## Task directions
Your answer must be exactly the lines from the one containing "[402,133,530,276]" through the end of the material, both ends included, without pictures.

## Excerpted data
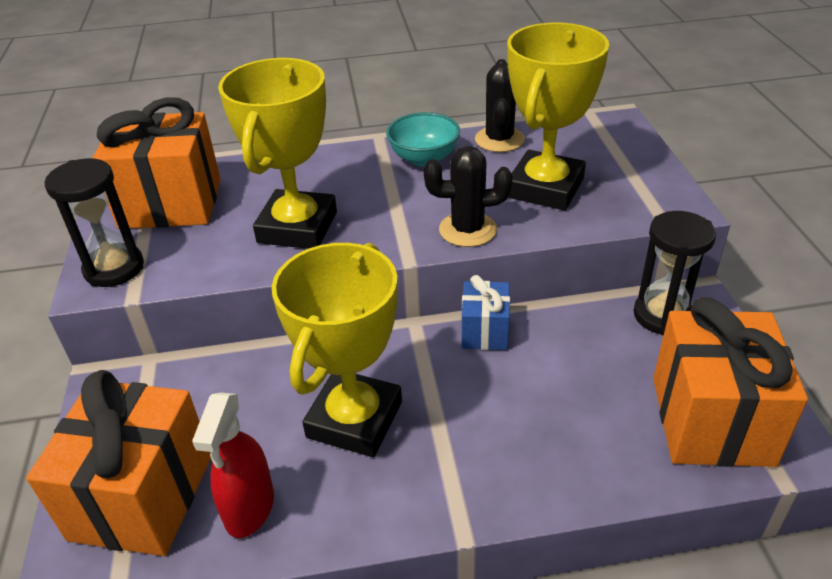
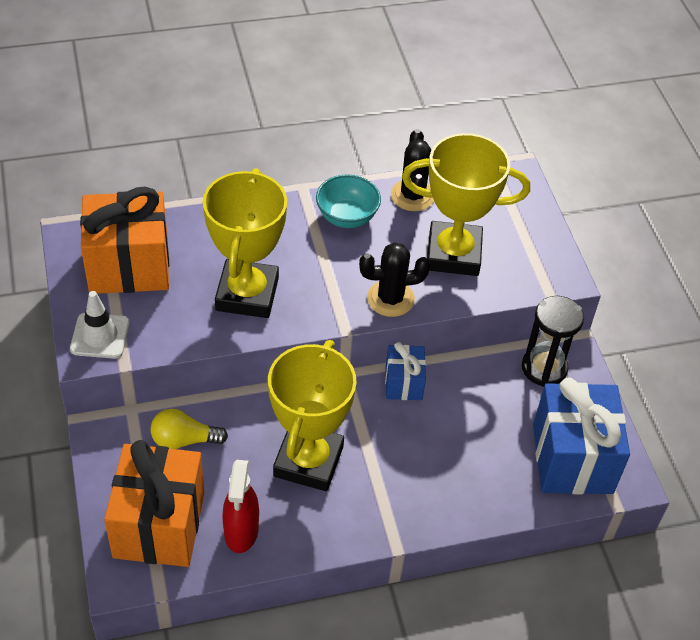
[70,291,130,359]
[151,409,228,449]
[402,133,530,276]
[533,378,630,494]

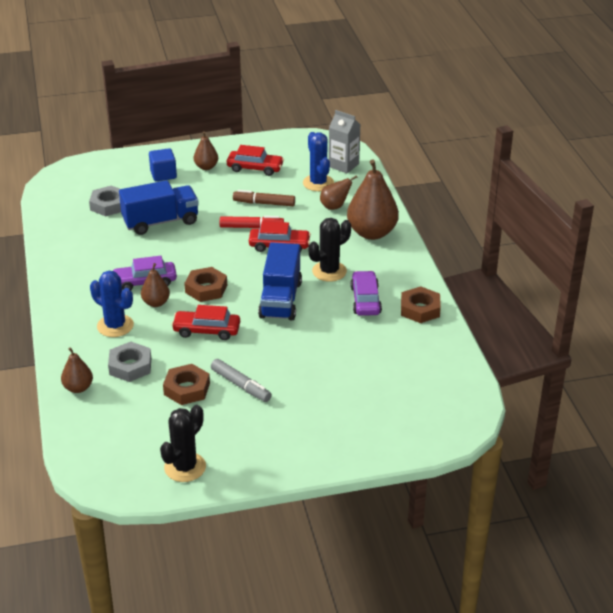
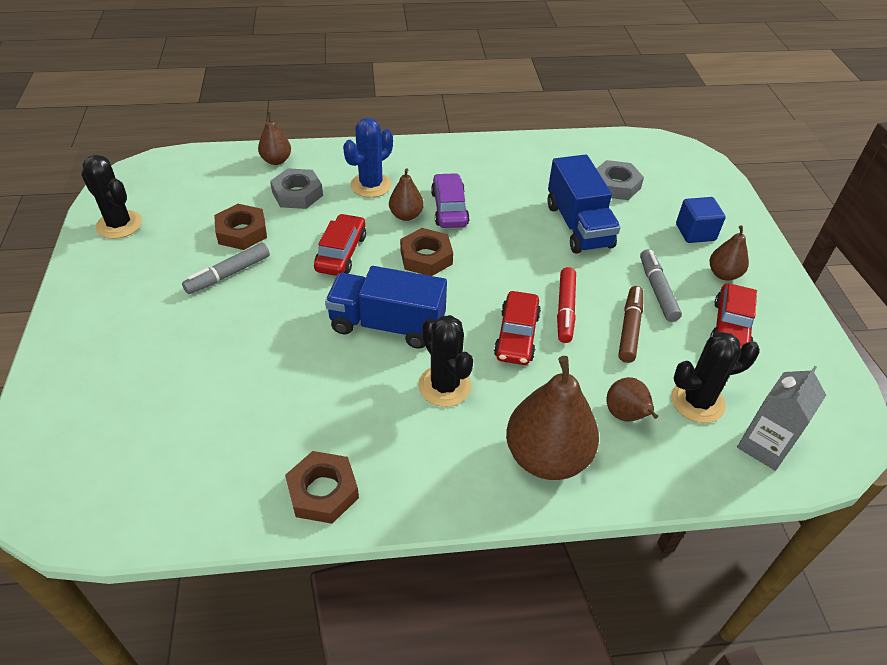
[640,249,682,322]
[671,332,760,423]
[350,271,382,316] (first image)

## Reply
[402,133,530,276]
[533,378,630,494]

[640,249,682,322]
[671,332,760,423]
[350,271,382,316] (first image)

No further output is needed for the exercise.